-- Activity --
Only the lines below, from the one with "building: none -> [25,451,69,495]" through the one with "building: none -> [19,8,163,162]", are to be written out, exactly.

Items from a data source:

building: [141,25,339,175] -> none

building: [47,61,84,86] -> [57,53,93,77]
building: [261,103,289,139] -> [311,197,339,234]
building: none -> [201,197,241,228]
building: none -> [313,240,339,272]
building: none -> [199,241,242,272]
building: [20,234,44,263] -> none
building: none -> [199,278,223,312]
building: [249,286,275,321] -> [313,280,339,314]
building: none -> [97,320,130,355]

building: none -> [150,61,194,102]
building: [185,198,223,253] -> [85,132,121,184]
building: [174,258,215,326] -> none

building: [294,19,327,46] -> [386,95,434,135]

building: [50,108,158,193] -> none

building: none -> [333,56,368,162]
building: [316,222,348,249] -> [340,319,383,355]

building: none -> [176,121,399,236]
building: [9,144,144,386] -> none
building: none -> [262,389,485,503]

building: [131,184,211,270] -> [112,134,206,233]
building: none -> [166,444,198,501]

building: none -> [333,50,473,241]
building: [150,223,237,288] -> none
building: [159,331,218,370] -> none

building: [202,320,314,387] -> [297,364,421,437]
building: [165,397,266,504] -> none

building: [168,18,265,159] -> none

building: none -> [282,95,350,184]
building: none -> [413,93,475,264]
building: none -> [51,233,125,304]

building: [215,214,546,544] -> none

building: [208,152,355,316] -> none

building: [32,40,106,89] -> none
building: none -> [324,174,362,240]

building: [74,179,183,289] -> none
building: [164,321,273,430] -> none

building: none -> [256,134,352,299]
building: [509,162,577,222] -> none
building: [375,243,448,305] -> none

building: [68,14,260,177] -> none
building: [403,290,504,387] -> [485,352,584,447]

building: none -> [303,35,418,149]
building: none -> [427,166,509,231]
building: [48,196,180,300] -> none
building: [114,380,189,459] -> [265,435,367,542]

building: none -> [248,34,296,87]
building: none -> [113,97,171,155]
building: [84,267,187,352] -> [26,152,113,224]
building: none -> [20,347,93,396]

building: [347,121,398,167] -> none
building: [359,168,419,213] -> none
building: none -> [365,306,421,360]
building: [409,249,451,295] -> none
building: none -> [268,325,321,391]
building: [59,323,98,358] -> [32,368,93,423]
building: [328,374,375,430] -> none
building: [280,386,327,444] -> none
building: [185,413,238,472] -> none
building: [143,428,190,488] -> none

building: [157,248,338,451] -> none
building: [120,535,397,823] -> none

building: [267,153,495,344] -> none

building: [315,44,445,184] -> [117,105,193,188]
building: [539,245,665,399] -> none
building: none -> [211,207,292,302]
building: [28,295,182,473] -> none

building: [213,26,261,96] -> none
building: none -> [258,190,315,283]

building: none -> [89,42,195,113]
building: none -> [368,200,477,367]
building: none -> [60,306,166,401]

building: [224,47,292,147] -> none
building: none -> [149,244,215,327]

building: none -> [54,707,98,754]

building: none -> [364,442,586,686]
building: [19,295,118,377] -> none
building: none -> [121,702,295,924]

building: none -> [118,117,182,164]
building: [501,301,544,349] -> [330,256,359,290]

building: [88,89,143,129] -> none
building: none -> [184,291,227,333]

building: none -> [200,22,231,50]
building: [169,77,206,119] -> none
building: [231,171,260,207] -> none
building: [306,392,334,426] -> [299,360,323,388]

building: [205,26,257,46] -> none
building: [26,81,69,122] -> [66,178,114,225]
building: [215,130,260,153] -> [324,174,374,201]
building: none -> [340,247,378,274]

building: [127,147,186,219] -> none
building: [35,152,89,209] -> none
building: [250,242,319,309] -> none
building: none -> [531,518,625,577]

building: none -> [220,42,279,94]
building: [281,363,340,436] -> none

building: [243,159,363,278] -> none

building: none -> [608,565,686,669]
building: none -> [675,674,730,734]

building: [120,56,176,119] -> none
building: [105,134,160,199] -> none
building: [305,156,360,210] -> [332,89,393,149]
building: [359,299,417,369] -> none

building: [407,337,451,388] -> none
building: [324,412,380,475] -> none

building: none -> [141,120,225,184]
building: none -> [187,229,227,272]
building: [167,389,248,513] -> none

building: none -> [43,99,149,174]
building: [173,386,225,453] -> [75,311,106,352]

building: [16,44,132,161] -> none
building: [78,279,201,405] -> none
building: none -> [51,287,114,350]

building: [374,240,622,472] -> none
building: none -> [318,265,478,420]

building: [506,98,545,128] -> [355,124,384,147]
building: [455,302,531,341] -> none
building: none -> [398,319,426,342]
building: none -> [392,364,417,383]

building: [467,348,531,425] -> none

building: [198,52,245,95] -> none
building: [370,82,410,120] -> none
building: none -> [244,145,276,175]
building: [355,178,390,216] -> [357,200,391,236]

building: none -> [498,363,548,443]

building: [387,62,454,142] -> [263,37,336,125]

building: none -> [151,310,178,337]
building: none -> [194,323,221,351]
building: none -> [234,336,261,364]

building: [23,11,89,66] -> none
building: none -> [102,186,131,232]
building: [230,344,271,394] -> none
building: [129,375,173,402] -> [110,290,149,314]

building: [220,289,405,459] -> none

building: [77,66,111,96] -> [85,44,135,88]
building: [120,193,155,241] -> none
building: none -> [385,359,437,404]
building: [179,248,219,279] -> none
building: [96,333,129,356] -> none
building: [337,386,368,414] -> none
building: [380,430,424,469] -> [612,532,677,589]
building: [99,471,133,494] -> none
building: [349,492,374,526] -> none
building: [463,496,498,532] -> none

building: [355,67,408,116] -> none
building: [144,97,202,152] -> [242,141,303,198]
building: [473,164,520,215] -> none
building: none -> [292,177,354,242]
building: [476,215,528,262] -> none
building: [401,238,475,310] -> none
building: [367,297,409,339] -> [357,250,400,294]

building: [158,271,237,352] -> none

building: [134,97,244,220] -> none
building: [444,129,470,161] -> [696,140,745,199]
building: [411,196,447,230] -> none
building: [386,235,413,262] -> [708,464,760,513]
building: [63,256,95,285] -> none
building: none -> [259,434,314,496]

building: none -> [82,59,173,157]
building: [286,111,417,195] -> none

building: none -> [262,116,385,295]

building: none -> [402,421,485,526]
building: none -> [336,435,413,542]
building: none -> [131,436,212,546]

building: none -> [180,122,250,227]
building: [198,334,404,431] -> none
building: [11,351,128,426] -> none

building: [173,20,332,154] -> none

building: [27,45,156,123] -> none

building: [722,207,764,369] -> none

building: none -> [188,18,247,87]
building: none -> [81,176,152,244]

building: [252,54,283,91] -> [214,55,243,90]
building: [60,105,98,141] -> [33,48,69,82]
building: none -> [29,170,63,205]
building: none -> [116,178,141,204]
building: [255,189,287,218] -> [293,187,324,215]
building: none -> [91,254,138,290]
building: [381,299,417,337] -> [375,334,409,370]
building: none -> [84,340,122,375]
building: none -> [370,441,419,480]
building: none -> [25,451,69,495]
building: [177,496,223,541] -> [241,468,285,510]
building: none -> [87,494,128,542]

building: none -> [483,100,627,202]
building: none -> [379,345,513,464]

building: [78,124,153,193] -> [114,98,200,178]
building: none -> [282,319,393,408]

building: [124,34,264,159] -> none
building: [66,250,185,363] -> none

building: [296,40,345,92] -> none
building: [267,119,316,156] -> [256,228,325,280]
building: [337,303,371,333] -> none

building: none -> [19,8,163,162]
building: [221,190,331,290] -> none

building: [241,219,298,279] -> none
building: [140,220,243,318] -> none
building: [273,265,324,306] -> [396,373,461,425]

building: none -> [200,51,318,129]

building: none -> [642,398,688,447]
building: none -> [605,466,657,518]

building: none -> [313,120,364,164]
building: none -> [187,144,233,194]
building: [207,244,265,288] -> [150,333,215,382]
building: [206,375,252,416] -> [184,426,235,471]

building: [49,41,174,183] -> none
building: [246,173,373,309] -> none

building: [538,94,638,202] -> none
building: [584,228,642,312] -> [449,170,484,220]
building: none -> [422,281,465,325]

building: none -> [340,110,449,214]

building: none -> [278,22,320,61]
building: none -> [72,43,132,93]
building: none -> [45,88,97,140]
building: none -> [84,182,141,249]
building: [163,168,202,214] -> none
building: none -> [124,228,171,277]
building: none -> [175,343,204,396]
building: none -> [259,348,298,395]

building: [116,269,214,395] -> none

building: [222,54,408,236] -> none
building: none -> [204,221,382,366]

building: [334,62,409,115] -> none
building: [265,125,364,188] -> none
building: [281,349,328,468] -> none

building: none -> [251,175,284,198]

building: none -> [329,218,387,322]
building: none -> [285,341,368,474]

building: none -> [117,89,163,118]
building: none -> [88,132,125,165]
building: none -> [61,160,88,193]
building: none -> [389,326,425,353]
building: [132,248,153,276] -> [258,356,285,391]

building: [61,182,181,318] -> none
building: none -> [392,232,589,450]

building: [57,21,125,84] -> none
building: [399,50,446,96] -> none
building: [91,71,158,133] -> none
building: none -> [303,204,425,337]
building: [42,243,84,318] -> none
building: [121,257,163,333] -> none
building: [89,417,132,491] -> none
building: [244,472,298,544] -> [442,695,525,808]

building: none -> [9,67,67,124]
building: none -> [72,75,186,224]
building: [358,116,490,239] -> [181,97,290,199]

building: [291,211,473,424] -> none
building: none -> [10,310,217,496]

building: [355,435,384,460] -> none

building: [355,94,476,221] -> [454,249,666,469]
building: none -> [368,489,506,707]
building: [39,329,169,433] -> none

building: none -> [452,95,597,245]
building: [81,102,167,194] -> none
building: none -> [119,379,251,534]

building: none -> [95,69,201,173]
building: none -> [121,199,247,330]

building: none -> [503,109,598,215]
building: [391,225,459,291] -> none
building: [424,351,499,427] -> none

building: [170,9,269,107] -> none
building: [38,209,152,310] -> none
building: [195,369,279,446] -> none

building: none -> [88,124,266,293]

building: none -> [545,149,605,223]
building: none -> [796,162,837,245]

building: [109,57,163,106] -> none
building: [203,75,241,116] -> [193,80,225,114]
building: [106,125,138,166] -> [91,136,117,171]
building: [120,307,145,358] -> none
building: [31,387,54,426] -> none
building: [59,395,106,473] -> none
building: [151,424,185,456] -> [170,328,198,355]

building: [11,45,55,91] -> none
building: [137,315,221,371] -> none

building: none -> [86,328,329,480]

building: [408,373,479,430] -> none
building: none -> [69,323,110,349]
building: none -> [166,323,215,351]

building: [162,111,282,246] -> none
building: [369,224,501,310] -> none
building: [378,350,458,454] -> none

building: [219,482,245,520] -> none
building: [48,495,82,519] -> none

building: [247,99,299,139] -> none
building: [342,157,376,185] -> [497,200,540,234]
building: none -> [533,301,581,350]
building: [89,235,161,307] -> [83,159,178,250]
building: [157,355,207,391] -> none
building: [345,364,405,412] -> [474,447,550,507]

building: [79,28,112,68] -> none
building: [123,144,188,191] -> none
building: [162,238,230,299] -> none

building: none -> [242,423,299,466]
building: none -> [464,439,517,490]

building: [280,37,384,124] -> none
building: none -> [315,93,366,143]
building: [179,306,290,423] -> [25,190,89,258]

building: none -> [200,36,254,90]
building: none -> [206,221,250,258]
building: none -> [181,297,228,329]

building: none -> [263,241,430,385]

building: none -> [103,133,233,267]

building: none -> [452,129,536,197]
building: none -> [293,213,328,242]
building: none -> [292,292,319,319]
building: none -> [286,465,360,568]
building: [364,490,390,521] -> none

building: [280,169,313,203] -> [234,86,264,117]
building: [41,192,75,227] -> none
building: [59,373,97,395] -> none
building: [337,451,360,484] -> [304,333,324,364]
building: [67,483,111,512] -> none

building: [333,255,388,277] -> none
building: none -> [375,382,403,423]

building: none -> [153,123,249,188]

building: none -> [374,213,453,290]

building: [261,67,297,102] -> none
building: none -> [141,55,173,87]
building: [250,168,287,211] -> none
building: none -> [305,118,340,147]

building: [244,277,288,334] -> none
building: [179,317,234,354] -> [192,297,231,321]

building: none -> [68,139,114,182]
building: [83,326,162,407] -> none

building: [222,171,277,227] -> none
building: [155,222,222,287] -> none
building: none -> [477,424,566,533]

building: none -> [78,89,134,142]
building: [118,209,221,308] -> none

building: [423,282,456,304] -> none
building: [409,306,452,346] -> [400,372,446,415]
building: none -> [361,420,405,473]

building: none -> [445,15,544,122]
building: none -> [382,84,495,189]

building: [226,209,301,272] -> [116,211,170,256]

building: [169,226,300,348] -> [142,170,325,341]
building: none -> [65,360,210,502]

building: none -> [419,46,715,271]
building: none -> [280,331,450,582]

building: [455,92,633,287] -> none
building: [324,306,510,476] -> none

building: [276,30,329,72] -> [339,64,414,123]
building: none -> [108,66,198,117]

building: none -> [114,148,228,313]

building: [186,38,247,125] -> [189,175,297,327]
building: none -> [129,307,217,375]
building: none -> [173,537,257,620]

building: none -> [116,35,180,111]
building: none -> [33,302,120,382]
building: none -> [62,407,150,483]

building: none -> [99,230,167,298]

-- Solution to the exercise --
building: none -> [25,451,69,495]
building: [177,496,223,541] -> [241,468,285,510]
building: none -> [87,494,128,542]

building: none -> [483,100,627,202]
building: none -> [379,345,513,464]

building: [78,124,153,193] -> [114,98,200,178]
building: none -> [282,319,393,408]

building: [124,34,264,159] -> none
building: [66,250,185,363] -> none

building: [296,40,345,92] -> none
building: [267,119,316,156] -> [256,228,325,280]
building: [337,303,371,333] -> none

building: none -> [19,8,163,162]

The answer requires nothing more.